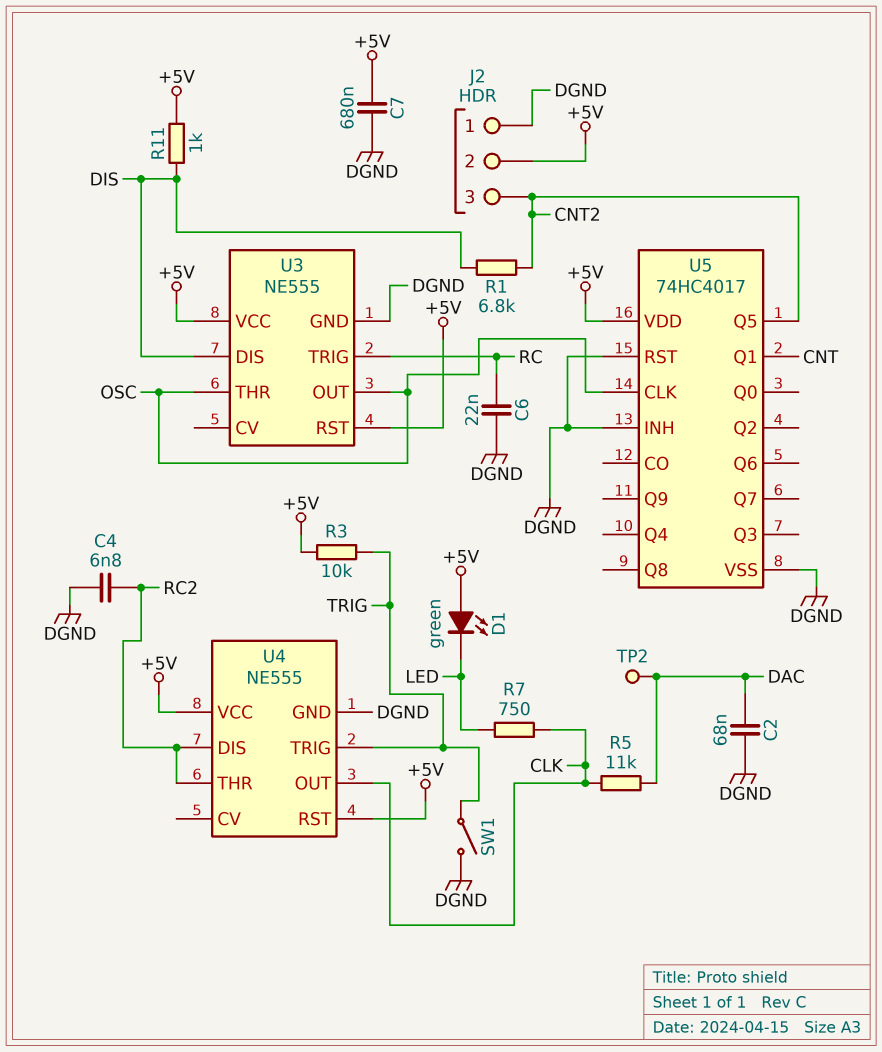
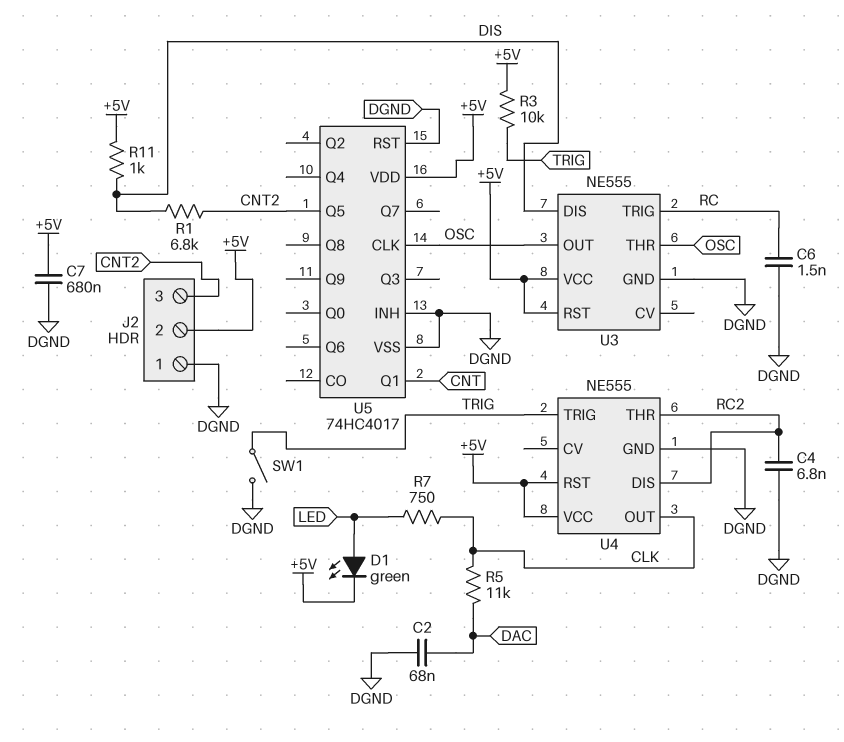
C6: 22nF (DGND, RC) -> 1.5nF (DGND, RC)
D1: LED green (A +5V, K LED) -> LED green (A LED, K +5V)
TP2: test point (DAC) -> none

* * *

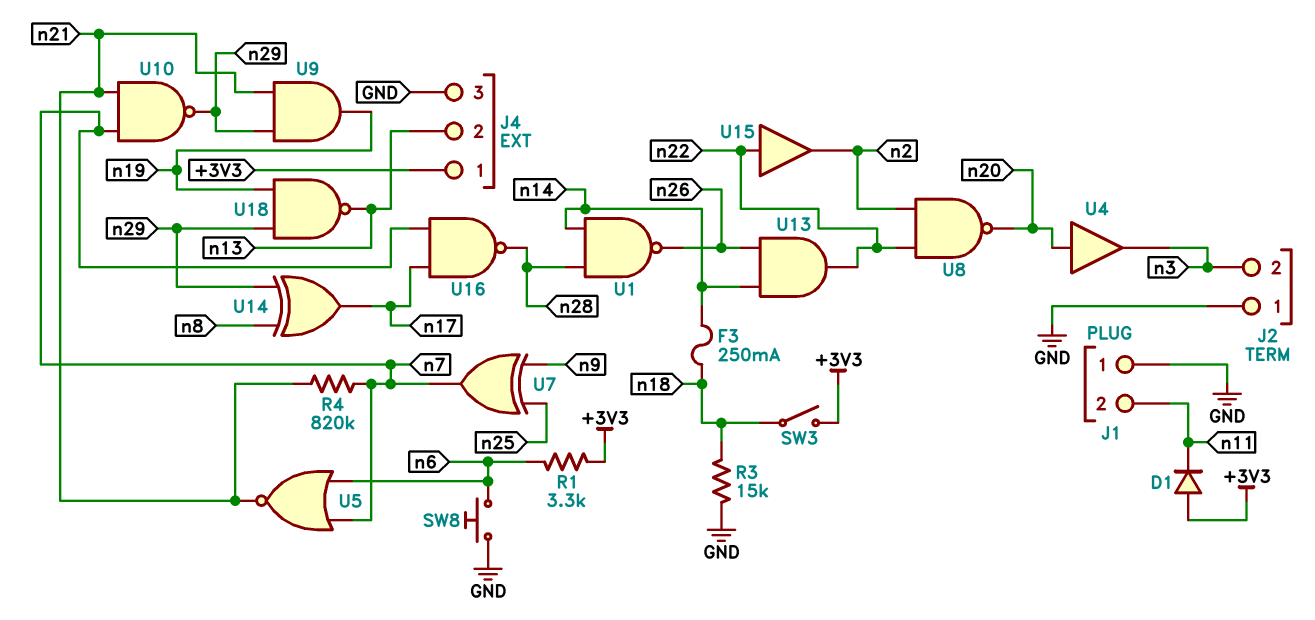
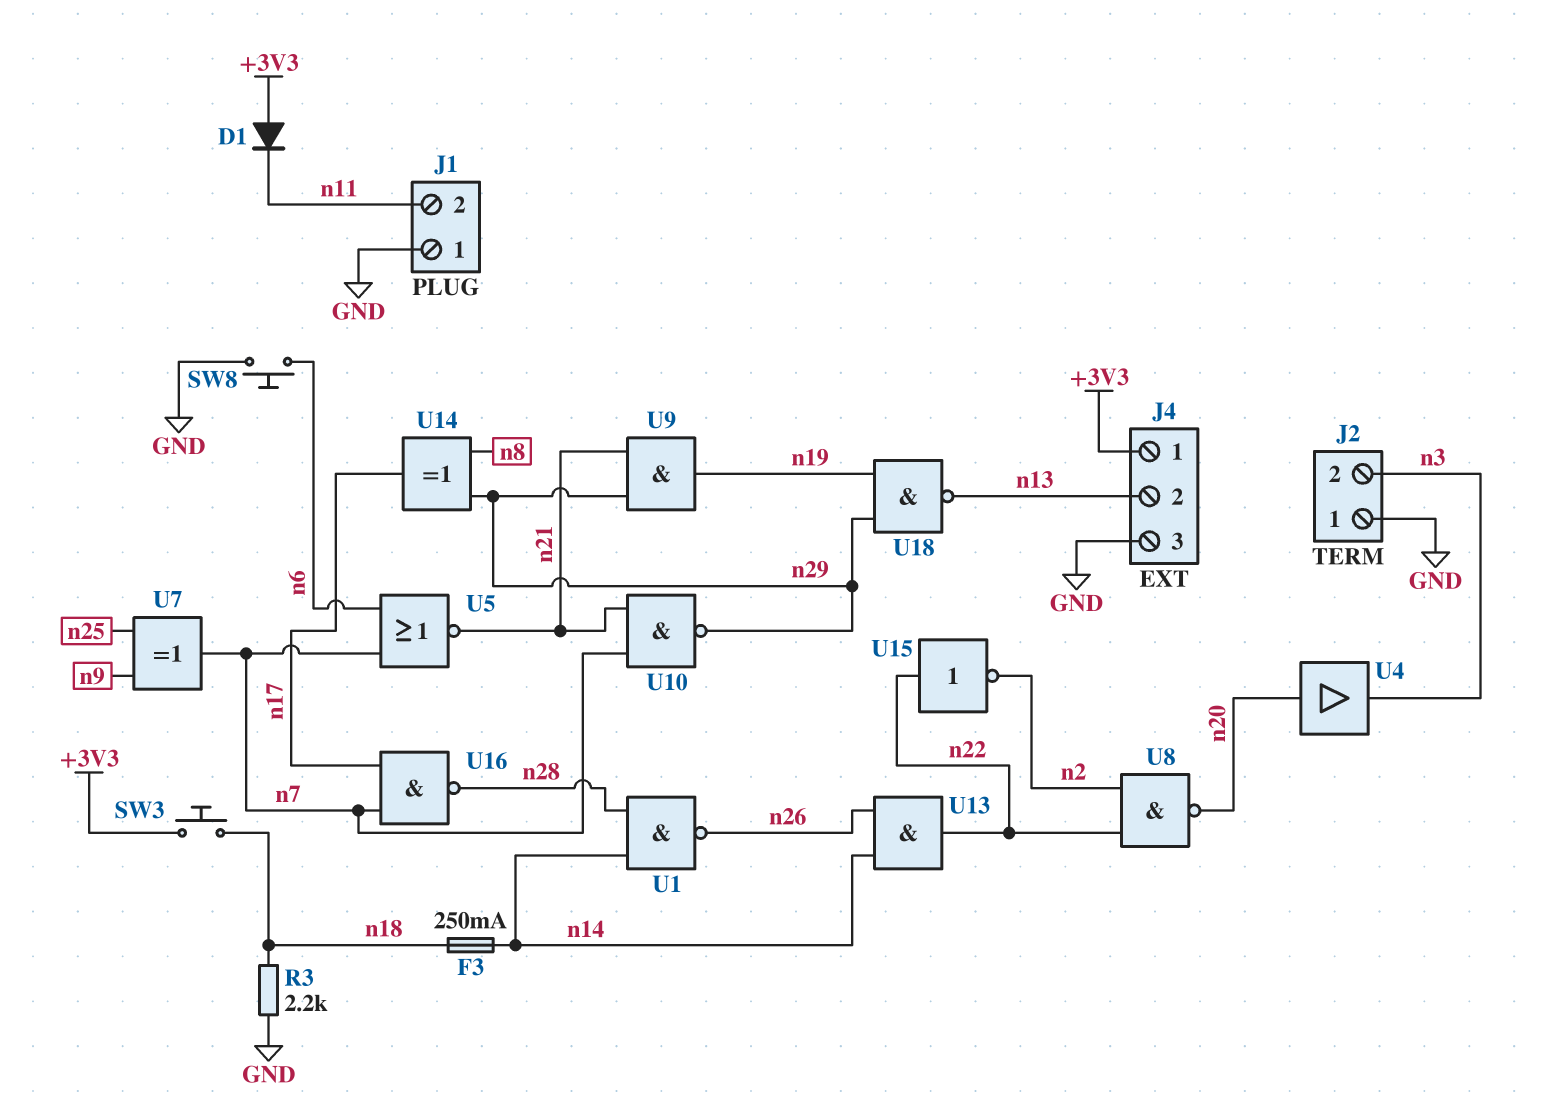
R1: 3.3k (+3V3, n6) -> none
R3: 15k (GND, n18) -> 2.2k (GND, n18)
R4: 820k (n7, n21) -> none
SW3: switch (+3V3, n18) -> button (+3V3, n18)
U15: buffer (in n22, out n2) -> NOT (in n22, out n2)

---

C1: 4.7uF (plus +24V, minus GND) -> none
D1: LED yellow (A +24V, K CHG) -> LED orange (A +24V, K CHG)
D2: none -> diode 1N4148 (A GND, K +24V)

### Exercise objective
Set down, unchanged, only those lines above that fall between the line with "R1: 3.3k (+3V3, n6) -> none" and the line with "U15: buffer (in", the two end lines included.

### Exercise answer
R1: 3.3k (+3V3, n6) -> none
R3: 15k (GND, n18) -> 2.2k (GND, n18)
R4: 820k (n7, n21) -> none
SW3: switch (+3V3, n18) -> button (+3V3, n18)
U15: buffer (in n22, out n2) -> NOT (in n22, out n2)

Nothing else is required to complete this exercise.